- [What you should do]:
Nothing but the lines from the one containing "OLED1: SSD1306 -> SH1106" through the last line of the entries should appear in the output, each verbatim.

*** Opening Available records ***

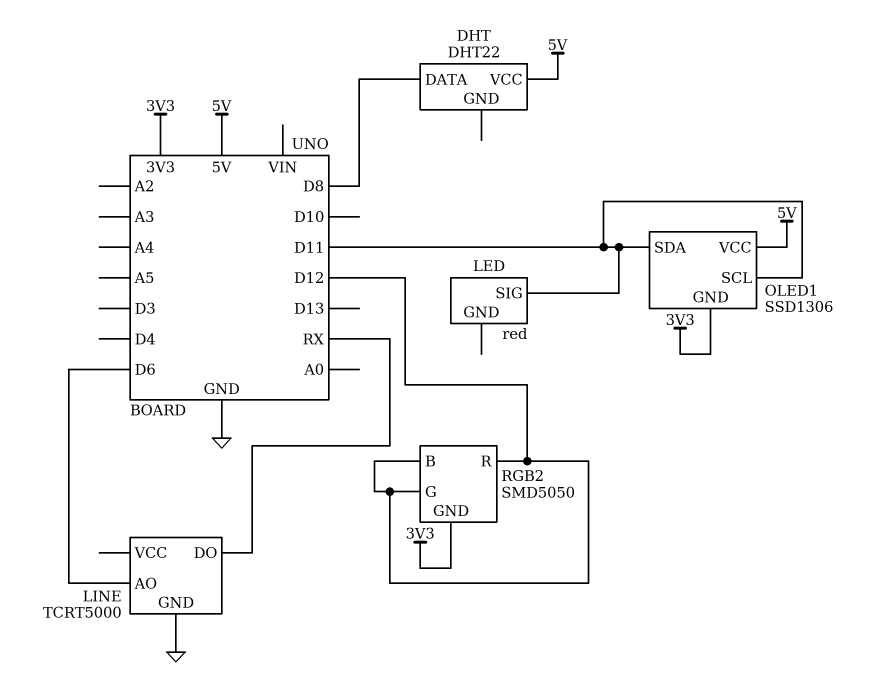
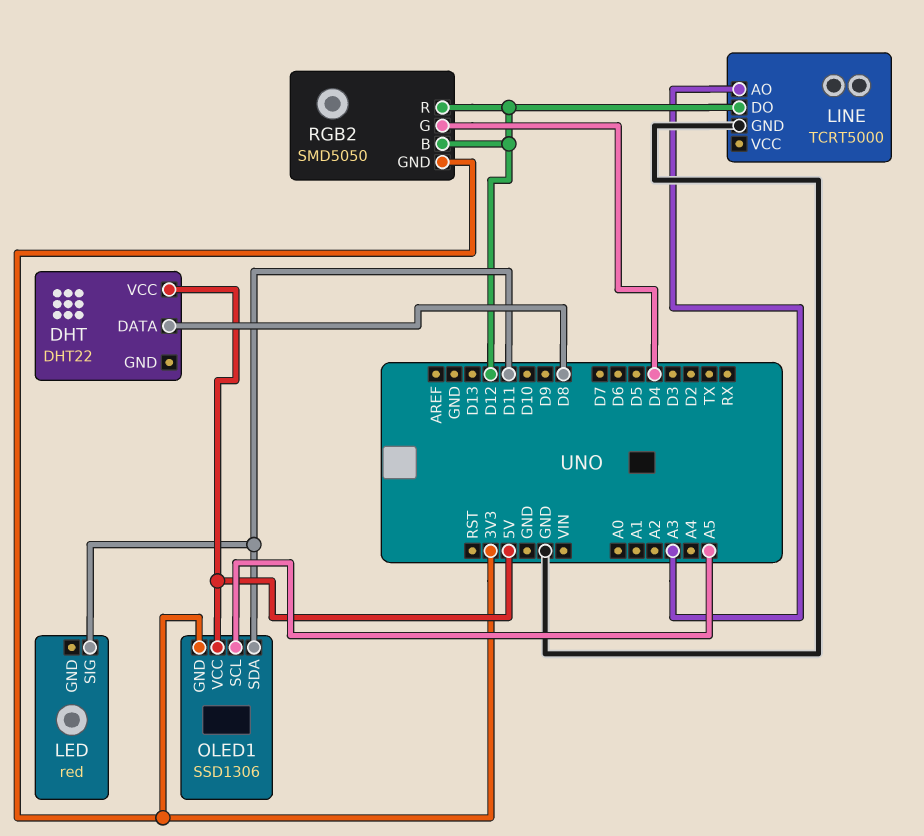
LINE pin AO: D6 -> A3
LINE pin DO: RX -> D12
OLED1 pin SCL: D11 -> A5
RGB2 pin G: D12 -> D4

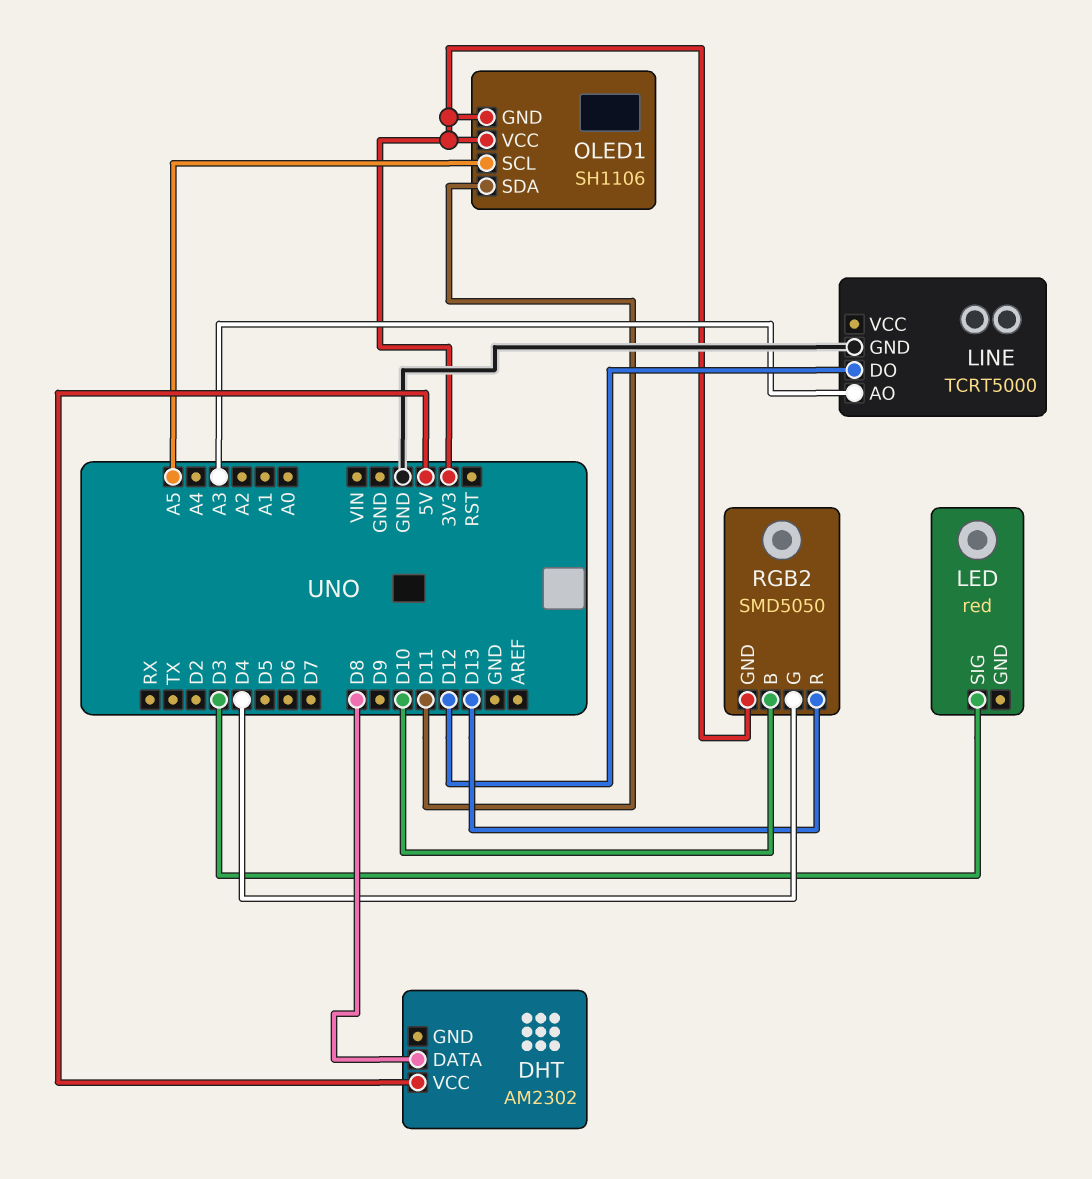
DHT: DHT22 -> AM2302
LED pin SIG: D11 -> D3
OLED1: SSD1306 -> SH1106
OLED1 pin VCC: 5V -> 3V3
RGB2 pin B: D12 -> D10
RGB2 pin R: D12 -> D13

*** Closing Available records ***

- [Exercise response]:
OLED1: SSD1306 -> SH1106
OLED1 pin VCC: 5V -> 3V3
RGB2 pin B: D12 -> D10
RGB2 pin R: D12 -> D13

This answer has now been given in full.